What is required:
Each record must be returned exactly, apart from the pictures, which stay out.
Top of Material provided
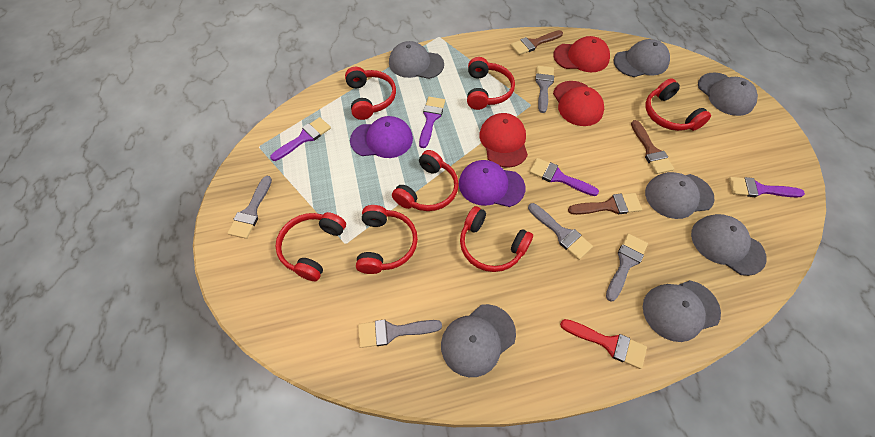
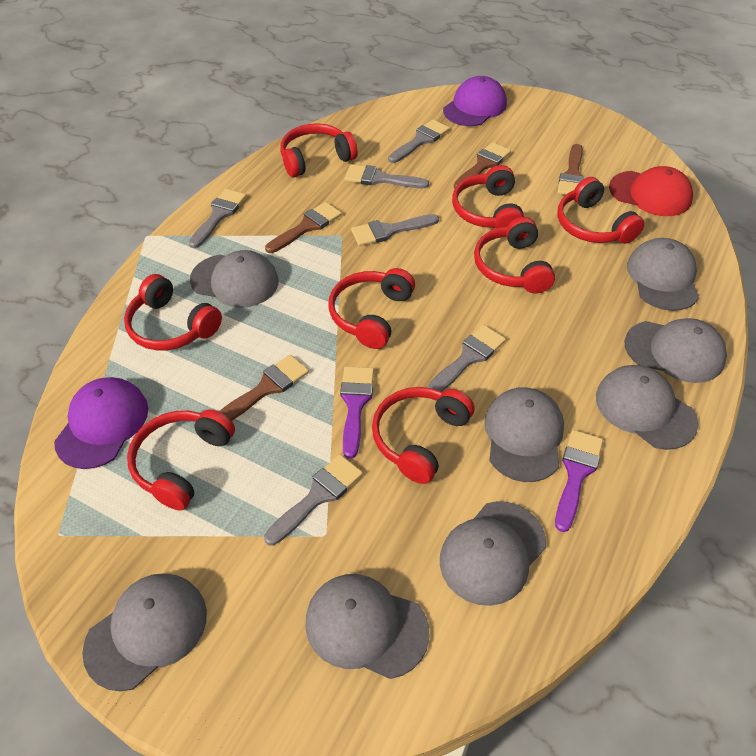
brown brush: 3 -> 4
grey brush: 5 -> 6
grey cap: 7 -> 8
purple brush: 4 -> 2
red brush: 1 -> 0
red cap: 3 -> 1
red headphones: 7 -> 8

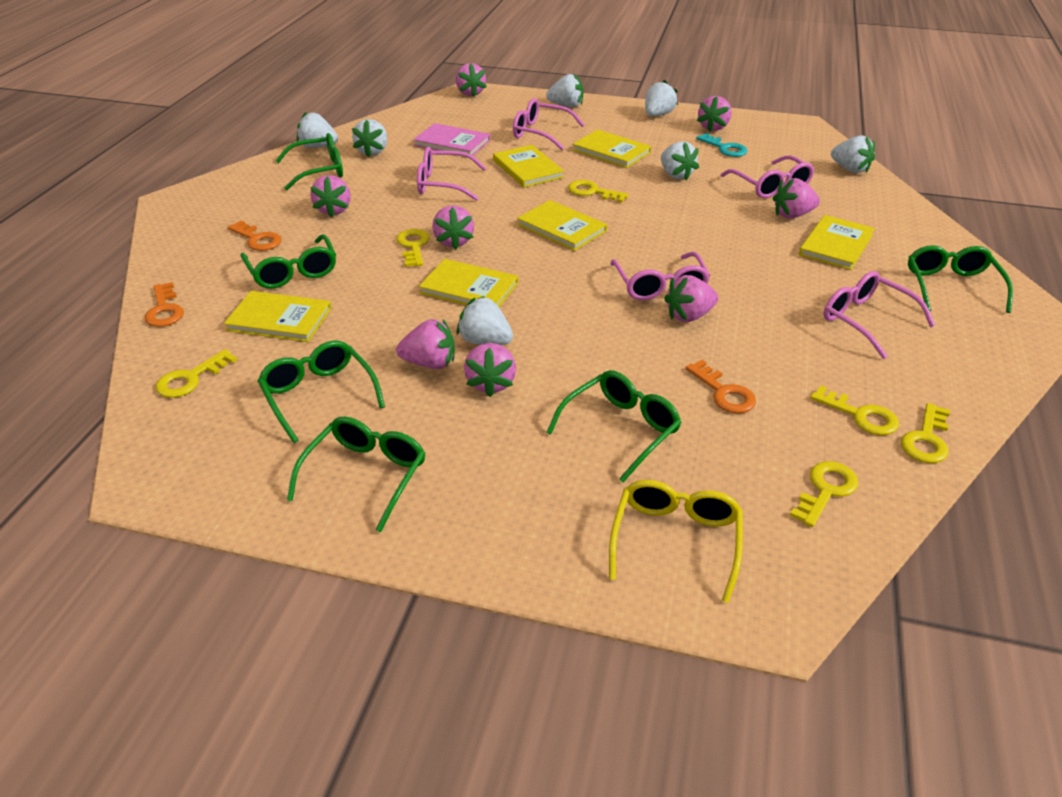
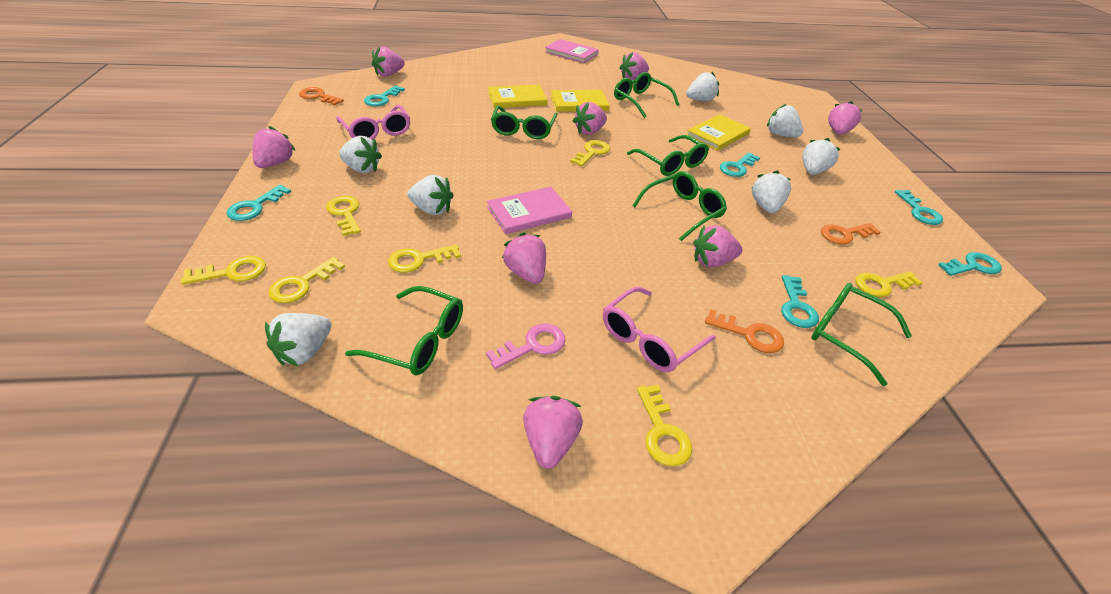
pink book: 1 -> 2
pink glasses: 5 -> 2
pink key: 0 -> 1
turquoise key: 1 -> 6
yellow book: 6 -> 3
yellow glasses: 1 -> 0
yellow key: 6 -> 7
Bottom of Material provided
Reply to the exercise:
brown brush: 3 -> 4
grey brush: 5 -> 6
grey cap: 7 -> 8
purple brush: 4 -> 2
red brush: 1 -> 0
red cap: 3 -> 1
red headphones: 7 -> 8

pink book: 1 -> 2
pink glasses: 5 -> 2
pink key: 0 -> 1
turquoise key: 1 -> 6
yellow book: 6 -> 3
yellow glasses: 1 -> 0
yellow key: 6 -> 7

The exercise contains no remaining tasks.